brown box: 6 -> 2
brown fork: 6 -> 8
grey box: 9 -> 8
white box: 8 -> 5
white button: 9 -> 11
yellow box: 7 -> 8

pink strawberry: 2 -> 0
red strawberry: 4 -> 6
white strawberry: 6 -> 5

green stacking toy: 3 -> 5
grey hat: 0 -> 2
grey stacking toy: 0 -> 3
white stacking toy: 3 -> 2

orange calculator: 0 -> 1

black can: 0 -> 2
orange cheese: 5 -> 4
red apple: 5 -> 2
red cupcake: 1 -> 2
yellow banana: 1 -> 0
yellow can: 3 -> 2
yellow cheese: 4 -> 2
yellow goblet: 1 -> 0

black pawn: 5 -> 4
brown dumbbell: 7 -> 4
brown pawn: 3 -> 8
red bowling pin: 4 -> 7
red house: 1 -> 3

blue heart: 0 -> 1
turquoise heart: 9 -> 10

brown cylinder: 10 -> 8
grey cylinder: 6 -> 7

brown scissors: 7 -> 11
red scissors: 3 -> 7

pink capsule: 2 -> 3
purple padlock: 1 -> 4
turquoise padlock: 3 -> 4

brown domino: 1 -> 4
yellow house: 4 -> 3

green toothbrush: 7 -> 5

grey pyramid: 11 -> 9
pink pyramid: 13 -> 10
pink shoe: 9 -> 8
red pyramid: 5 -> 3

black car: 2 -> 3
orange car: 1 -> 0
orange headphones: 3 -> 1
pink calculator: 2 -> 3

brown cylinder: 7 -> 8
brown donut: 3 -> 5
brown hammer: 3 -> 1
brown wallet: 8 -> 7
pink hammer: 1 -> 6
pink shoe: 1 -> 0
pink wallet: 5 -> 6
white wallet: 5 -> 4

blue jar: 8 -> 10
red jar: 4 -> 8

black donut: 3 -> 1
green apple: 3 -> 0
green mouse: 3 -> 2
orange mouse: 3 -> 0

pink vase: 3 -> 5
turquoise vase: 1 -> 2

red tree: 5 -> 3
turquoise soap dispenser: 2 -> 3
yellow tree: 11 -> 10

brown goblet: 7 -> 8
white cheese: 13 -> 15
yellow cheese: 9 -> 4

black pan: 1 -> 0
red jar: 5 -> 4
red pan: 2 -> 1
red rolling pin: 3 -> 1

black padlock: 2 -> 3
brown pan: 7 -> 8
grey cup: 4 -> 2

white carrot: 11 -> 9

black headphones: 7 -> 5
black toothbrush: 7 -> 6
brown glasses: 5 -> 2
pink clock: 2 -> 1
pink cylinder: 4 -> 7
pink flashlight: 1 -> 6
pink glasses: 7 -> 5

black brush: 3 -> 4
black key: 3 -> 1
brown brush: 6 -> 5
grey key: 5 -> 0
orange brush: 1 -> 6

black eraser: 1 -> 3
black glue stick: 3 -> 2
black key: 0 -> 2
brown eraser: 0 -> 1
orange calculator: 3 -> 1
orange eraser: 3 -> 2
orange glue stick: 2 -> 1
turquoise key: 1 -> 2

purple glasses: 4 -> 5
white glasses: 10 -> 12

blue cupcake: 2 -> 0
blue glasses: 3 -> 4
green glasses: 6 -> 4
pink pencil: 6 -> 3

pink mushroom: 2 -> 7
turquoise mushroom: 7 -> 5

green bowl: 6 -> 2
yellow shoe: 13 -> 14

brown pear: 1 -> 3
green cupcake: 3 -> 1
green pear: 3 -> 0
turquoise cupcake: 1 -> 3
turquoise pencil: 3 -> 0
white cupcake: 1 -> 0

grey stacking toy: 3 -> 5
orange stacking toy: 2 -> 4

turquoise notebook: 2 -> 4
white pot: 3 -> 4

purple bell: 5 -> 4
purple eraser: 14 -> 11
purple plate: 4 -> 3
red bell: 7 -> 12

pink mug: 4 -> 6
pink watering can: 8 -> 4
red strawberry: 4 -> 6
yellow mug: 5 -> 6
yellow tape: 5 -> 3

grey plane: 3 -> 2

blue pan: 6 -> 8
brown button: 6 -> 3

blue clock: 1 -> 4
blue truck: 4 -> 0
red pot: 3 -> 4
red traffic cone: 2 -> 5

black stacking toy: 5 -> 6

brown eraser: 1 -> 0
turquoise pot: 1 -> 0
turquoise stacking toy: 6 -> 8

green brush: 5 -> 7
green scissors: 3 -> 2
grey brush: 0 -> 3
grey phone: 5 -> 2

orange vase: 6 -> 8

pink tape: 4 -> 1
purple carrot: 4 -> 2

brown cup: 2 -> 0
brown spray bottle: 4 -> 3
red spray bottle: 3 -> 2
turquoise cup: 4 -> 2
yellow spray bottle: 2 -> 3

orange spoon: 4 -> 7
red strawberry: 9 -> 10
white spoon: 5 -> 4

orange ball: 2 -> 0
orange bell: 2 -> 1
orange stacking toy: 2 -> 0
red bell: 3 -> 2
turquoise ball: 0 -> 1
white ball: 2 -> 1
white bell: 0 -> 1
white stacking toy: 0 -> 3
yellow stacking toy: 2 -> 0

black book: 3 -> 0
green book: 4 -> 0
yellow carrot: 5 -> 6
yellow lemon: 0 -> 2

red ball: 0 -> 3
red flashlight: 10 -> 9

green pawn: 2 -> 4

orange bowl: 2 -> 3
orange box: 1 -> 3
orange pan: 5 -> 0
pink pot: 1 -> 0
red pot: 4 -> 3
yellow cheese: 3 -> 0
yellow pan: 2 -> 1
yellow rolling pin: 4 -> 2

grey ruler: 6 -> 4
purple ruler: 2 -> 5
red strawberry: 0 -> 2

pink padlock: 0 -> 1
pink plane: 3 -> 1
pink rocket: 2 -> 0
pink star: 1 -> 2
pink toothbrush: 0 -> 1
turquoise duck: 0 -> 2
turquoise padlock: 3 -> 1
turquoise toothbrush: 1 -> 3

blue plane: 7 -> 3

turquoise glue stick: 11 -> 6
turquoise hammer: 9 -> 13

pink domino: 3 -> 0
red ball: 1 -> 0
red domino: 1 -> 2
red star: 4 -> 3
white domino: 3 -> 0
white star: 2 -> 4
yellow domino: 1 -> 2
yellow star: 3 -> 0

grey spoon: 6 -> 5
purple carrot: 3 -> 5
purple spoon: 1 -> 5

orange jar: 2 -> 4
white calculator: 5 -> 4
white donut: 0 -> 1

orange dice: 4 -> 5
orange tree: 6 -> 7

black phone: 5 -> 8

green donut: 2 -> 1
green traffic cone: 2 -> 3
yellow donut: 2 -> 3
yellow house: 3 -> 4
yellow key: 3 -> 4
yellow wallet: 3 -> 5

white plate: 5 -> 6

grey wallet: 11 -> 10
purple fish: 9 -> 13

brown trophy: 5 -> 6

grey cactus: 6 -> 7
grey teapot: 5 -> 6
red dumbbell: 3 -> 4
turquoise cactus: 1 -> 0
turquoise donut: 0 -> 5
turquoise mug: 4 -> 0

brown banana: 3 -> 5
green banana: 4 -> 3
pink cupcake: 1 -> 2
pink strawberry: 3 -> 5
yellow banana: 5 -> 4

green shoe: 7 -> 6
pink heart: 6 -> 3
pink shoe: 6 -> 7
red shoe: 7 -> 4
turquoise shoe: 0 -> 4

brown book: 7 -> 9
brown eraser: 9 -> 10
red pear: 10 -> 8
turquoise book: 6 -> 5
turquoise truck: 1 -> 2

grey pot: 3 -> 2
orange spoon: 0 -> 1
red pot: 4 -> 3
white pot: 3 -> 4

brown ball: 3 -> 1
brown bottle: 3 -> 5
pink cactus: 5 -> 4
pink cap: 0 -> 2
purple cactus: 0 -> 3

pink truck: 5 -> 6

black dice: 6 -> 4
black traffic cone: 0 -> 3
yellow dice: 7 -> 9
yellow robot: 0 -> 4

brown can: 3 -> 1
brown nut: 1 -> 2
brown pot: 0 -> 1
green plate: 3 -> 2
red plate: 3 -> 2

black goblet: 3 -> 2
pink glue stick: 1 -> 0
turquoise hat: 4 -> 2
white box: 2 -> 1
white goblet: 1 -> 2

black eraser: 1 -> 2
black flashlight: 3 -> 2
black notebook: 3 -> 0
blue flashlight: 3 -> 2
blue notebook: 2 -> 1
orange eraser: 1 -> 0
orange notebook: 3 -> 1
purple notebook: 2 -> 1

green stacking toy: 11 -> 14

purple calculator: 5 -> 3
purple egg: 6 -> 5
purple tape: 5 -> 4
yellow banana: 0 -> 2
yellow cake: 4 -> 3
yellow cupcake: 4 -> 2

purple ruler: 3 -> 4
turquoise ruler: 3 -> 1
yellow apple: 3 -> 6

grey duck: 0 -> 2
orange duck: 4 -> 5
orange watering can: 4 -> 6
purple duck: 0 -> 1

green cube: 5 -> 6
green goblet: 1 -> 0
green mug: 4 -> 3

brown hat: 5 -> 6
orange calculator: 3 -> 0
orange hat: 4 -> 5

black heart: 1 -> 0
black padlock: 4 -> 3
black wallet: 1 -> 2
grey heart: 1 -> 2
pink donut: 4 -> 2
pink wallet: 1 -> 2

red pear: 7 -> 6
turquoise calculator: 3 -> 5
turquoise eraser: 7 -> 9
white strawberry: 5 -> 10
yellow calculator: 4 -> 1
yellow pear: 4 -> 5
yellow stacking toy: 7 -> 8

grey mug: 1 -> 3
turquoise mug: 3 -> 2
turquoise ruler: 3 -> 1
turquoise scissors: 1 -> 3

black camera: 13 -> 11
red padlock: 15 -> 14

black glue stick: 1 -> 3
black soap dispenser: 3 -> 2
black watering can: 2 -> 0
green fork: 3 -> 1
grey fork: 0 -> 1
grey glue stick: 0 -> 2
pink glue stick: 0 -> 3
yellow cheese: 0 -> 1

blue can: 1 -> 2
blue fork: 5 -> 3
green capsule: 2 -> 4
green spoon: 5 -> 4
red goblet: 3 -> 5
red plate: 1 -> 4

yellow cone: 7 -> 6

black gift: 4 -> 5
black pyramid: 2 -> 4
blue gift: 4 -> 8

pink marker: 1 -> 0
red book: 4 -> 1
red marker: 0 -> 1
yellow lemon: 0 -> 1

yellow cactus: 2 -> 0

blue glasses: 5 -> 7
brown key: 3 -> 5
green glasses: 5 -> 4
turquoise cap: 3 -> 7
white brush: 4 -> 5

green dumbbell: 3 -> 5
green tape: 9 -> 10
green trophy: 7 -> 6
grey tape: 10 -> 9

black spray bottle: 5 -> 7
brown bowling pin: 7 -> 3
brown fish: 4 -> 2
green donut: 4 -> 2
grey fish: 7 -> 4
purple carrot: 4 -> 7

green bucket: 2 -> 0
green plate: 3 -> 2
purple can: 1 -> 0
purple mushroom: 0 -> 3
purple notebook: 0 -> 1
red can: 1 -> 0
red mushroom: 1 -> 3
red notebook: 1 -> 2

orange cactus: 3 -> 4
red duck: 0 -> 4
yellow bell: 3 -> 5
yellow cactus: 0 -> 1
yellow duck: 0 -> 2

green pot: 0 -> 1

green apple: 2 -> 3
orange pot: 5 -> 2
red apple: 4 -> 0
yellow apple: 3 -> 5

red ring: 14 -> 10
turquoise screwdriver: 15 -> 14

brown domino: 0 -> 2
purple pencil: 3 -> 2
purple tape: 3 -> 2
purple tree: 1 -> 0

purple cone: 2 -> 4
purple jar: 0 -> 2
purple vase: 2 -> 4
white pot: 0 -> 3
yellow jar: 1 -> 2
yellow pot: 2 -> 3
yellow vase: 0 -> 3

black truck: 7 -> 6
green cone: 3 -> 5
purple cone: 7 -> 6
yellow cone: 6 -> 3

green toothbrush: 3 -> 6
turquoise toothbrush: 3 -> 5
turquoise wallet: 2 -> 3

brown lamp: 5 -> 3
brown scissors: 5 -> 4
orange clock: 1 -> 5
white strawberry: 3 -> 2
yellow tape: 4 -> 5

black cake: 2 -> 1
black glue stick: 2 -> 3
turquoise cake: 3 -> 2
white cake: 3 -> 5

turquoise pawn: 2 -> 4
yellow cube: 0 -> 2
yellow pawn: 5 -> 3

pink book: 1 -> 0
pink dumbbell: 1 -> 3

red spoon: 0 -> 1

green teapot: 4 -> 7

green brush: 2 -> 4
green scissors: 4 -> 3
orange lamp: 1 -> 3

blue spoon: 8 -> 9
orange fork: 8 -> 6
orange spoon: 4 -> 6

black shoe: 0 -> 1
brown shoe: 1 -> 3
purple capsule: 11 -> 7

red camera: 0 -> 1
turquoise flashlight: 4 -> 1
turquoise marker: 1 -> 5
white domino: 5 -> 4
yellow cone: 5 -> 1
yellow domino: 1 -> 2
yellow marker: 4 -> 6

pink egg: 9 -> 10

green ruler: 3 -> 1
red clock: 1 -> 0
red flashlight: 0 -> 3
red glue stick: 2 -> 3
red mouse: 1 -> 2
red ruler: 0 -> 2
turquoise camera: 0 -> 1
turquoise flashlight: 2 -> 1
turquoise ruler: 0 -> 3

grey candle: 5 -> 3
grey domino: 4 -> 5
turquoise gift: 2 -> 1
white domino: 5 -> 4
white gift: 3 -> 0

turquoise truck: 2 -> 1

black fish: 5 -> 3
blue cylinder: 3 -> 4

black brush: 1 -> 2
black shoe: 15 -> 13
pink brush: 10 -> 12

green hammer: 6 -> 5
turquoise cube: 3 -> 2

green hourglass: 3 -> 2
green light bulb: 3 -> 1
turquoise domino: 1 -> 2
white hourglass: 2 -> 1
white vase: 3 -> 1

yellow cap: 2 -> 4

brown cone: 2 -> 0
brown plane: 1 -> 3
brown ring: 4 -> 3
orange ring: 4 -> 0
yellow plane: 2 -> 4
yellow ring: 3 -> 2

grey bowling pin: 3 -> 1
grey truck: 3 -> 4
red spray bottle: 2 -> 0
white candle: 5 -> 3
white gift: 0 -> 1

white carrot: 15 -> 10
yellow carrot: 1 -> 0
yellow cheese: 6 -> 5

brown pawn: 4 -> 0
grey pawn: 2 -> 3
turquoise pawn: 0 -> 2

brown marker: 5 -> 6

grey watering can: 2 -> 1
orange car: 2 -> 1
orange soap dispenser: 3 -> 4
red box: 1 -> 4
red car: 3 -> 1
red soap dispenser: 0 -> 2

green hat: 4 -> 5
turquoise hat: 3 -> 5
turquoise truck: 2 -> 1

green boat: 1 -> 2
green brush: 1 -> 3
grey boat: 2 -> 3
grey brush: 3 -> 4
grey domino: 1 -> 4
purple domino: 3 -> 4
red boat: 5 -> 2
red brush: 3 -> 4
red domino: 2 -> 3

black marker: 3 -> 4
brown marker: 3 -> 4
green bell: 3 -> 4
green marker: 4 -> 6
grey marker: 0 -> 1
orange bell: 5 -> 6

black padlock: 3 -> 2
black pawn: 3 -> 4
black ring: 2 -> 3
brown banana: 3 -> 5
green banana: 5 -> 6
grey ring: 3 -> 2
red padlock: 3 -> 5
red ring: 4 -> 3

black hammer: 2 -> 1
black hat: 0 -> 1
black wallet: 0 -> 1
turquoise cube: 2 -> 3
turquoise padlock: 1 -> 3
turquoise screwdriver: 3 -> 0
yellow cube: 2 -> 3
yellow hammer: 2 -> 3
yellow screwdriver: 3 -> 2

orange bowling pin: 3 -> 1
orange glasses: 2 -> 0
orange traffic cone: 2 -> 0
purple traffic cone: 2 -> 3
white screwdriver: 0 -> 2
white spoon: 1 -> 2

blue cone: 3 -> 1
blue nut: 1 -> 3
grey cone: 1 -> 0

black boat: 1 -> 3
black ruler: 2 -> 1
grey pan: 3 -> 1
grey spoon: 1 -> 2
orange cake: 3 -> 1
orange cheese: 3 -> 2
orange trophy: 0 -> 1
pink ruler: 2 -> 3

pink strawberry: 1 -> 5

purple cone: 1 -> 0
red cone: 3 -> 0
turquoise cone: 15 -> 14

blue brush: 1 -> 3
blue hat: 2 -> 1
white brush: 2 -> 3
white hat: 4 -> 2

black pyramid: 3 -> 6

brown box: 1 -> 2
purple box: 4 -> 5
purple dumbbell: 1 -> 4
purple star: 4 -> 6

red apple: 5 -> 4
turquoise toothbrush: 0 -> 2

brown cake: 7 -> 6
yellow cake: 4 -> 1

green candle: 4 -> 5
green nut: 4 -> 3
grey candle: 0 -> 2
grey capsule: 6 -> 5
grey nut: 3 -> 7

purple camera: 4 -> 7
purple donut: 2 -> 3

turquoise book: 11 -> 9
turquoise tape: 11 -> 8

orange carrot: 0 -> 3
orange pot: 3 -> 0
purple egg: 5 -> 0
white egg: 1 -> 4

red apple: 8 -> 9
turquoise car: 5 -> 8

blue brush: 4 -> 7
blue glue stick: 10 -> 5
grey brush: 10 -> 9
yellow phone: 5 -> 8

-- -- --

> **Task**
All lines with the string "tree" must be copied from the data.

> **Solution to the exercise**
red tree: 5 -> 3
yellow tree: 11 -> 10
orange tree: 6 -> 7
purple tree: 1 -> 0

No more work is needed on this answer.